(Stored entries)

>> START

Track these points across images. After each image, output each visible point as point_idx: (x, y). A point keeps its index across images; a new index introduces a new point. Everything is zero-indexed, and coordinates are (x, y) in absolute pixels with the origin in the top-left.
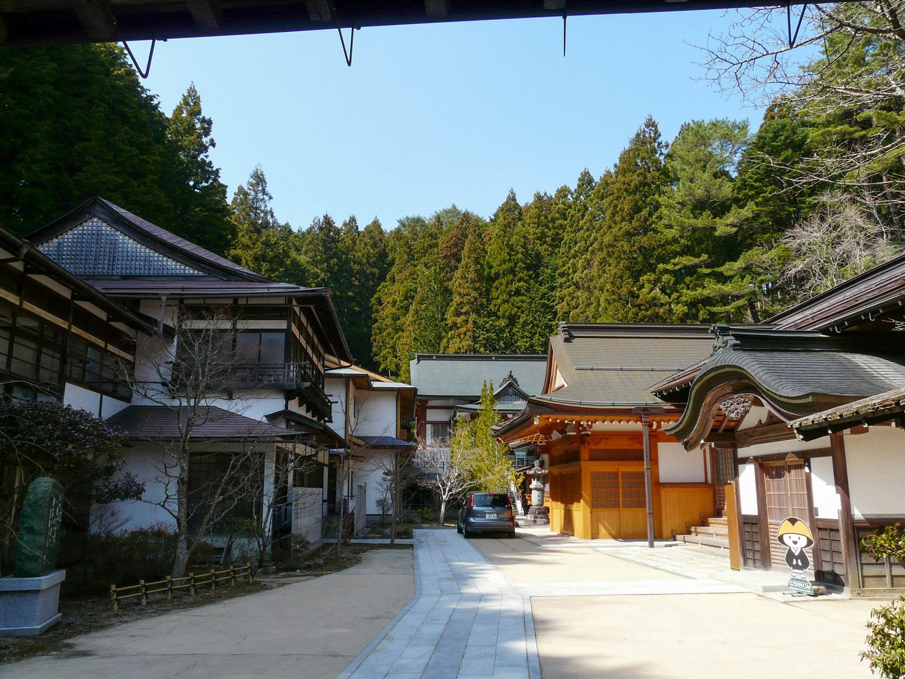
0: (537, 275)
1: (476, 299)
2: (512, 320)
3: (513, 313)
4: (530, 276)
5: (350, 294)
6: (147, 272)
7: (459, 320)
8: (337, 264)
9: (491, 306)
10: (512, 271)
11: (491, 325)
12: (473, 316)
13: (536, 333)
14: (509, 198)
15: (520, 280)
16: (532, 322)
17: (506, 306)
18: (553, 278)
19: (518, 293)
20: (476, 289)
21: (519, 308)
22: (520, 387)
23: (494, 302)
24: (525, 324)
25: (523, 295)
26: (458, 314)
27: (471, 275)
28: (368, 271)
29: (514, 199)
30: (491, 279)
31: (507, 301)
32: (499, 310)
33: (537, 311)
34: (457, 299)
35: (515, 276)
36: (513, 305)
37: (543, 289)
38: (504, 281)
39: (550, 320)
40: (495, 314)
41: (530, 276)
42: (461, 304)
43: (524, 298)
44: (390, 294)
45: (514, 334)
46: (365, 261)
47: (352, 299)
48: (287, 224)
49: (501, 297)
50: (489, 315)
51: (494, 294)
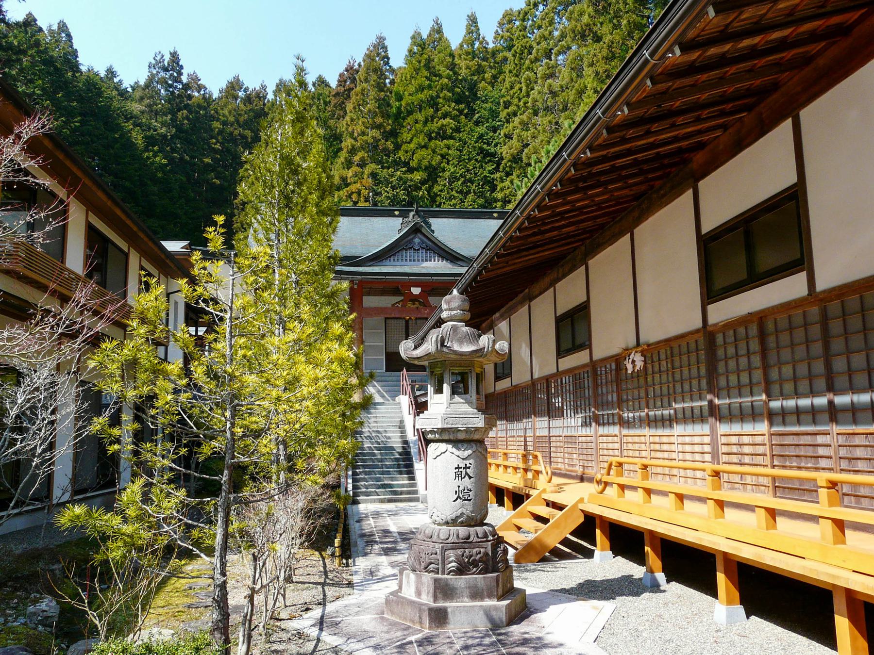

>> END

Update the items above by replacing "top-left" with "upper-left corner" and keeping every other line as it is. Leave the pictures out.

Track these points across images. After each image, output each visible point as point_idx: (x, y). A point keeps its index across images; a new index introduces a new point. Everything is zero-indexed, and coordinates are (x, y) in absolute pixels with the origin in the upper-left corner.
0: (537, 275)
1: (476, 299)
2: (512, 320)
3: (513, 313)
4: (530, 276)
5: (350, 294)
6: (147, 272)
7: (459, 320)
8: (337, 264)
9: (491, 306)
10: (512, 271)
11: (491, 325)
12: (473, 316)
13: (536, 333)
14: (509, 198)
15: (520, 280)
16: (532, 322)
17: (506, 306)
18: (553, 278)
19: (518, 293)
20: (476, 289)
21: (519, 308)
22: (520, 387)
23: (494, 302)
24: (525, 324)
25: (523, 295)
26: (458, 314)
27: (471, 275)
28: (368, 271)
29: (514, 199)
30: (491, 279)
31: (507, 301)
32: (499, 310)
33: (537, 311)
34: (457, 299)
35: (515, 276)
36: (513, 305)
37: (543, 289)
38: (504, 281)
39: (550, 320)
40: (495, 314)
41: (530, 276)
42: (461, 304)
43: (524, 298)
44: (390, 294)
45: (514, 334)
46: (365, 261)
47: (352, 299)
48: (287, 224)
49: (501, 297)
50: (489, 315)
51: (494, 294)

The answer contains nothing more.